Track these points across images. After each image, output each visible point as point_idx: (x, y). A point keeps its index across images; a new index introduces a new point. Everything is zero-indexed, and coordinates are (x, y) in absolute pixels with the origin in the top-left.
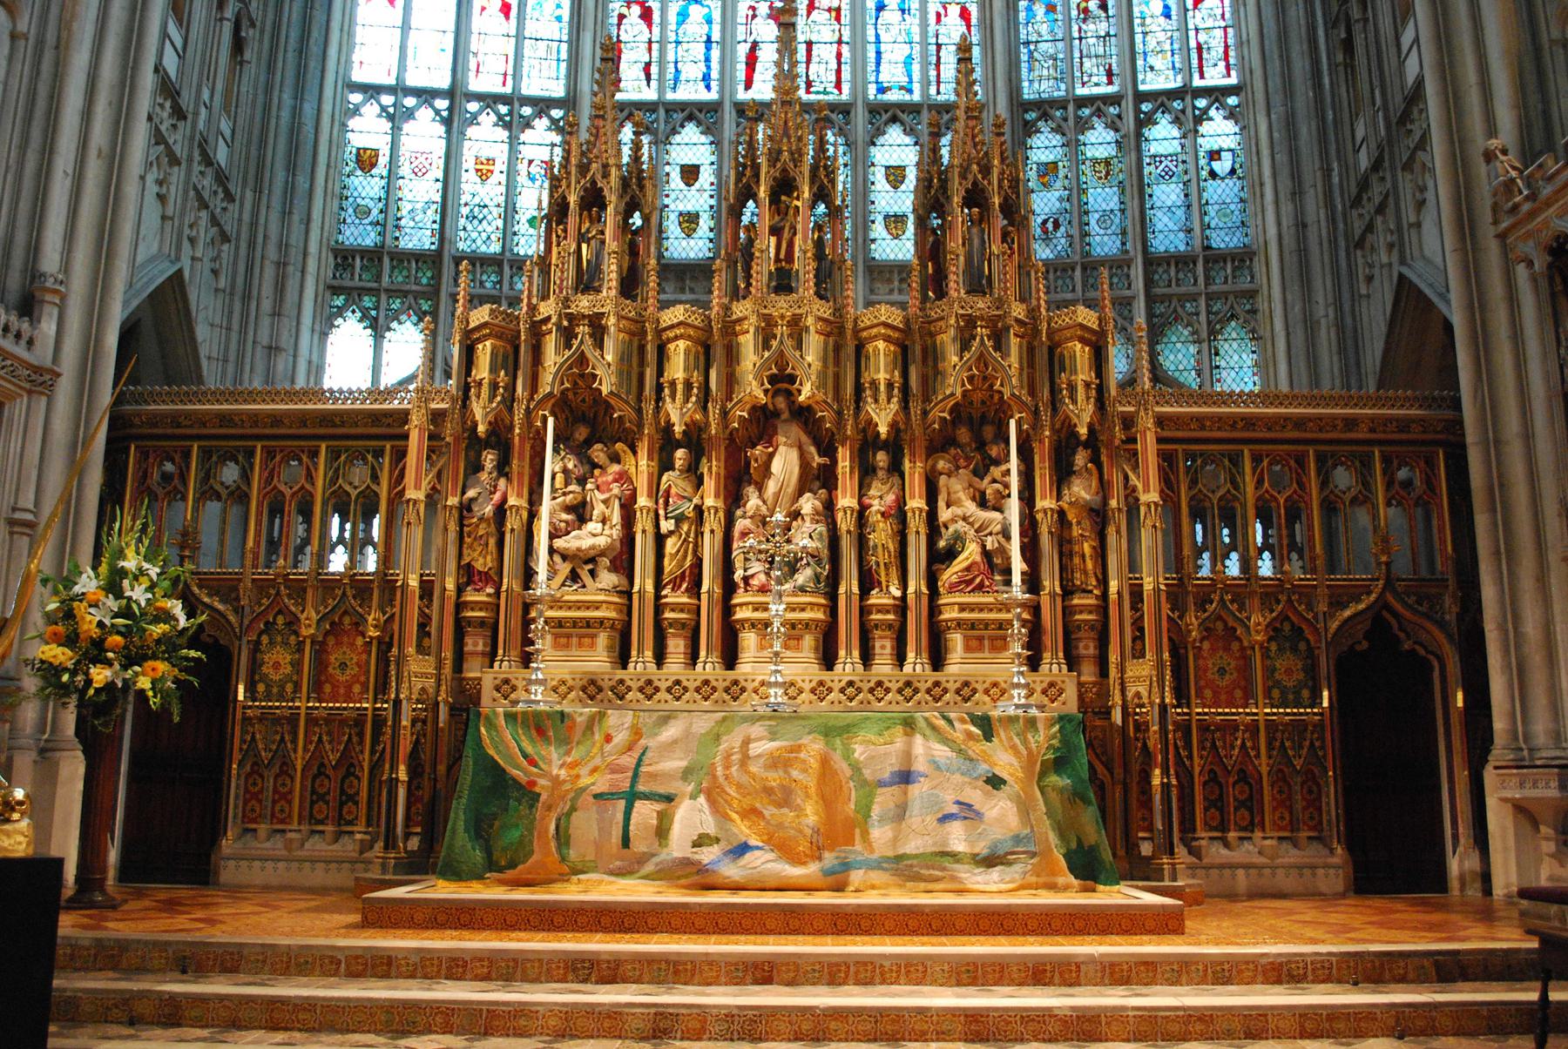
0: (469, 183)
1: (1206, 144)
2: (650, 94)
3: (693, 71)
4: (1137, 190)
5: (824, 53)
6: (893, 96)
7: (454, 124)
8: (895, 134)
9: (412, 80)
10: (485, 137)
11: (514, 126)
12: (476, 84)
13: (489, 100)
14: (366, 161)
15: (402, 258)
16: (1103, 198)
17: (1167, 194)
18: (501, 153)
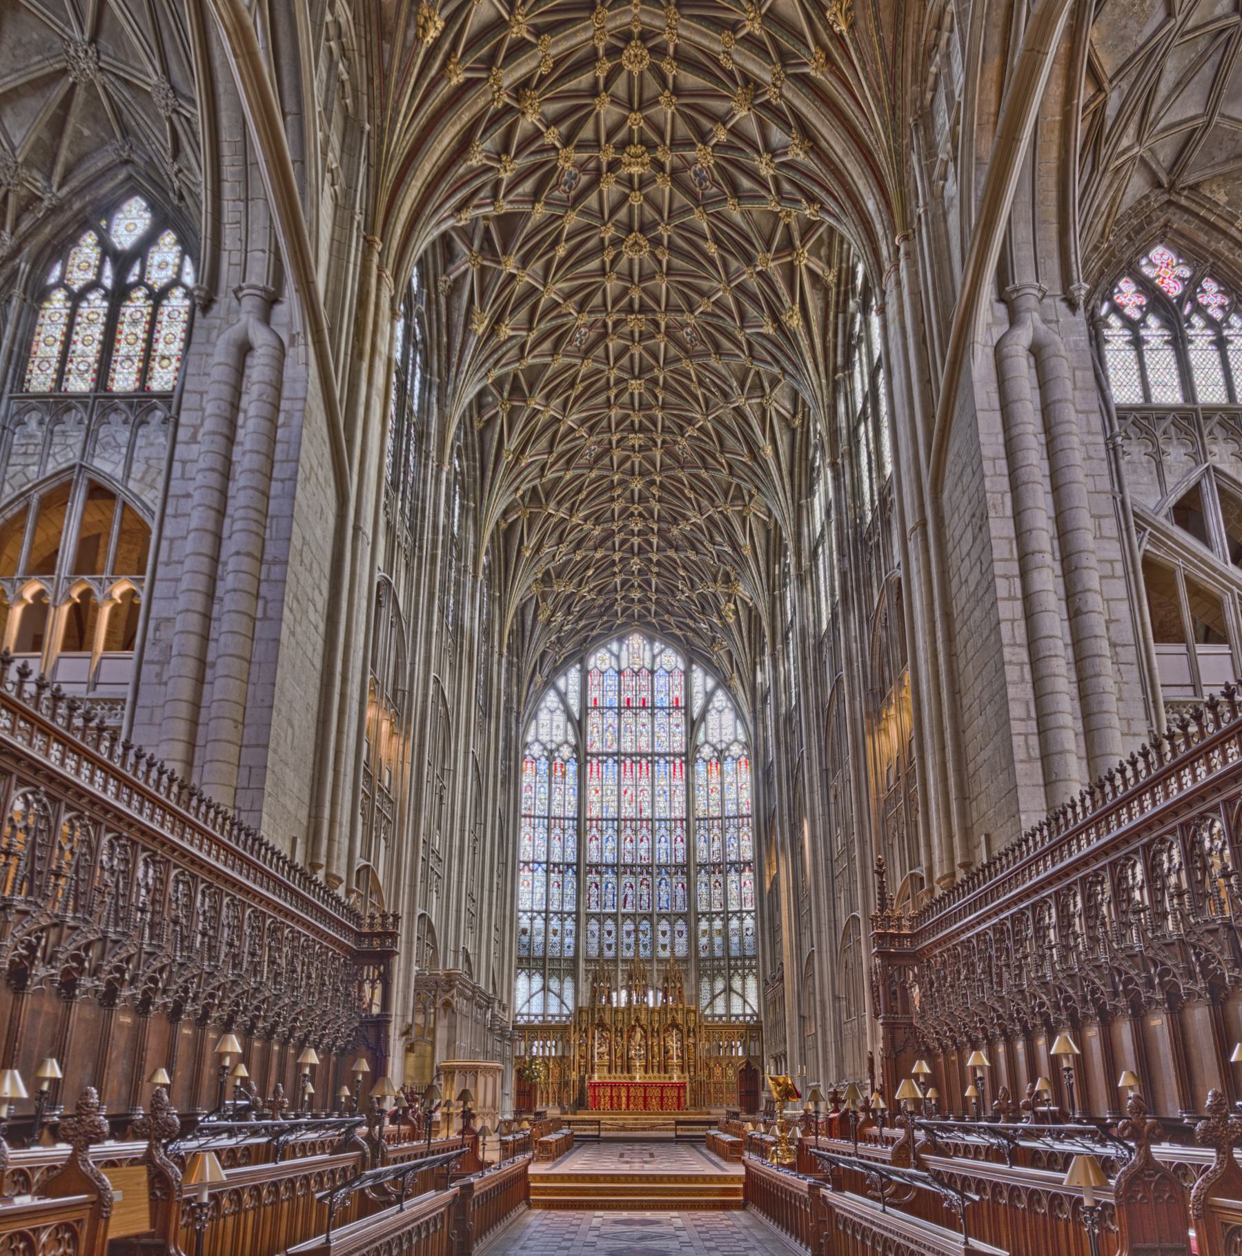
0: (551, 936)
1: (745, 926)
2: (598, 910)
3: (609, 903)
4: (726, 939)
5: (645, 898)
6: (663, 911)
7: (547, 920)
8: (664, 922)
9: (535, 908)
10: (555, 923)
11: (562, 920)
12: (551, 908)
13: (556, 913)
14: (524, 932)
15: (535, 959)
16: (718, 940)
17: (735, 940)
18: (559, 928)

· · · · · · ·

### What is being asked
Recast the material above as a Markdown table with two columns, Row and Line, giving each nonblank line its own numbered row and skipping blank lines. Leave the pictures out of the table.

### The response
| Row | Line |
|---|---|
| 1 | Track these points across images. After each image, output each visible point as point_idx: (x, y). A point keeps its index across images; a new index introduces a new point. Everything is zero-indexed, and coordinates are (x, y) in absolute pixels with the origin in the top-left. |
| 2 | 0: (469, 183) |
| 3 | 1: (1206, 144) |
| 4 | 2: (650, 94) |
| 5 | 3: (693, 71) |
| 6 | 4: (1137, 190) |
| 7 | 5: (824, 53) |
| 8 | 6: (893, 96) |
| 9 | 7: (454, 124) |
| 10 | 8: (895, 134) |
| 11 | 9: (412, 80) |
| 12 | 10: (485, 137) |
| 13 | 11: (514, 126) |
| 14 | 12: (476, 84) |
| 15 | 13: (489, 100) |
| 16 | 14: (366, 161) |
| 17 | 15: (402, 258) |
| 18 | 16: (1103, 198) |
| 19 | 17: (1167, 194) |
| 20 | 18: (501, 153) |
| 21 | 0: (551, 936) |
| 22 | 1: (745, 926) |
| 23 | 2: (598, 910) |
| 24 | 3: (609, 903) |
| 25 | 4: (726, 939) |
| 26 | 5: (645, 898) |
| 27 | 6: (663, 911) |
| 28 | 7: (547, 920) |
| 29 | 8: (664, 922) |
| 30 | 9: (535, 908) |
| 31 | 10: (555, 923) |
| 32 | 11: (562, 920) |
| 33 | 12: (551, 908) |
| 34 | 13: (556, 913) |
| 35 | 14: (524, 932) |
| 36 | 15: (535, 959) |
| 37 | 16: (718, 940) |
| 38 | 17: (735, 940) |
| 39 | 18: (559, 928) |